The data -
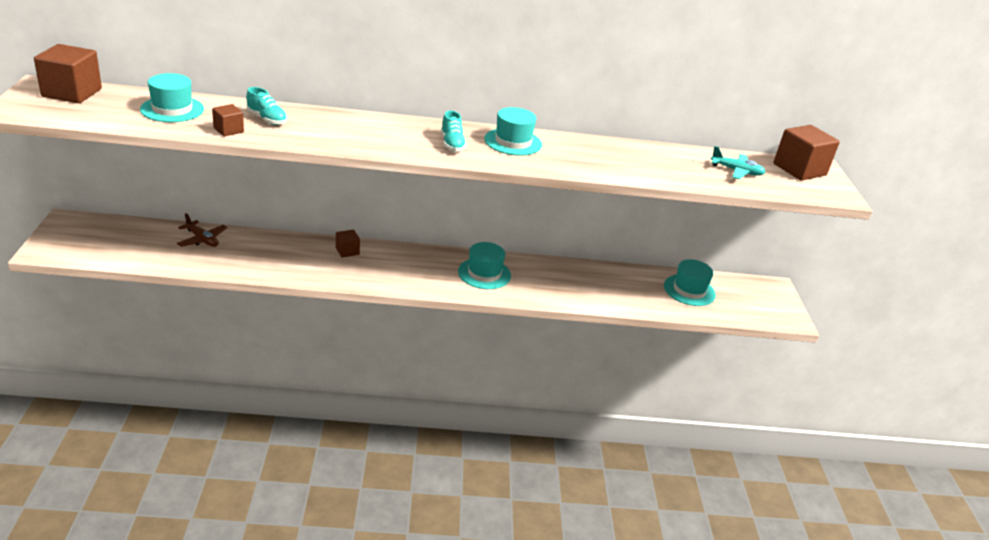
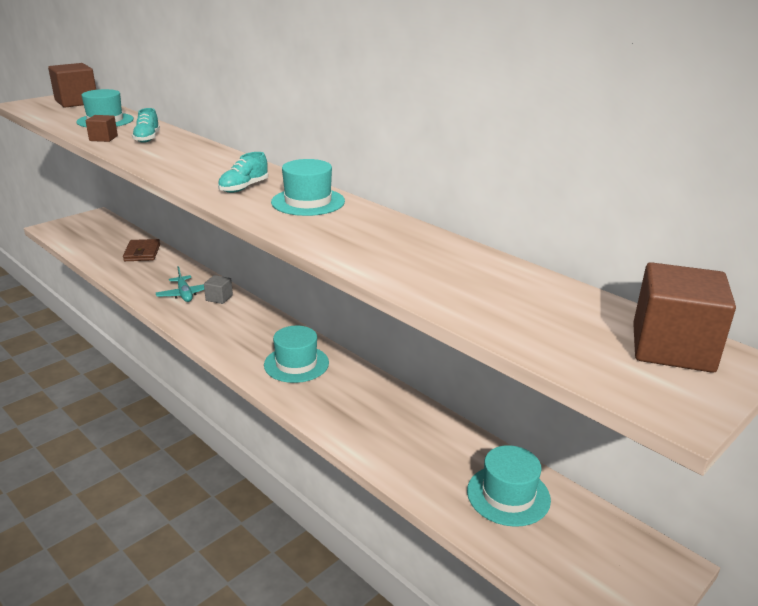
camera: 50 degrees right, 5 degrees down
(202, 239) = (142, 253): brown plane -> brown wallet
(347, 251) = (219, 298): brown cube -> grey cube
(736, 171) = (539, 311): turquoise plane -> turquoise plane (184, 294)

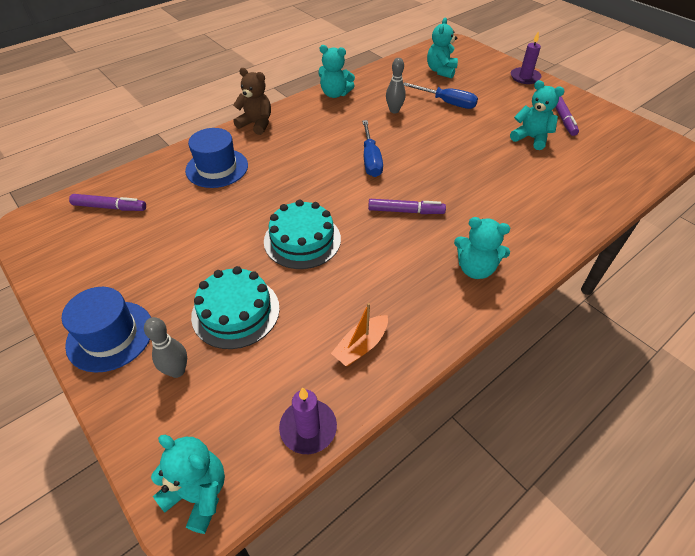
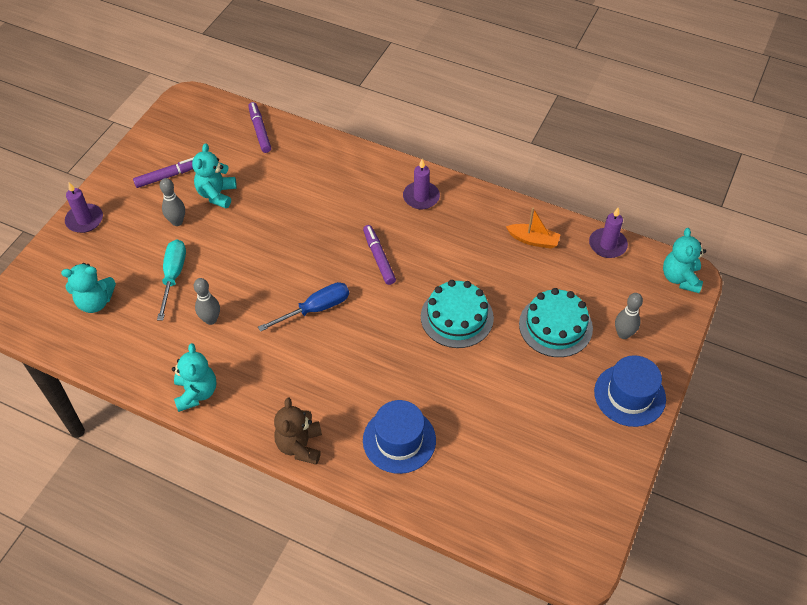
camera: 115 degrees left, 5 degrees up
(109, 207) = (511, 503): purple marker -> purple marker (260, 131)
(447, 103) = (173, 276): blue screwdriver -> turquoise screwdriver
(475, 269) = (421, 197): turquoise teddy bear -> purple candle
(505, 114) = (177, 222): none -> grey bowling pin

Task brief -
Reproduce the records in full and leave the images behind.

Your response -
camera: 50 degrees right, 5 degrees down
(202, 239) = (142, 253): brown plane -> brown wallet
(347, 251) = (219, 298): brown cube -> grey cube
(736, 171) = (539, 311): turquoise plane -> turquoise plane (184, 294)

camera: 115 degrees left, 5 degrees up
(109, 207) = (511, 503): purple marker -> purple marker (260, 131)
(447, 103) = (173, 276): blue screwdriver -> turquoise screwdriver
(475, 269) = (421, 197): turquoise teddy bear -> purple candle
(505, 114) = (177, 222): none -> grey bowling pin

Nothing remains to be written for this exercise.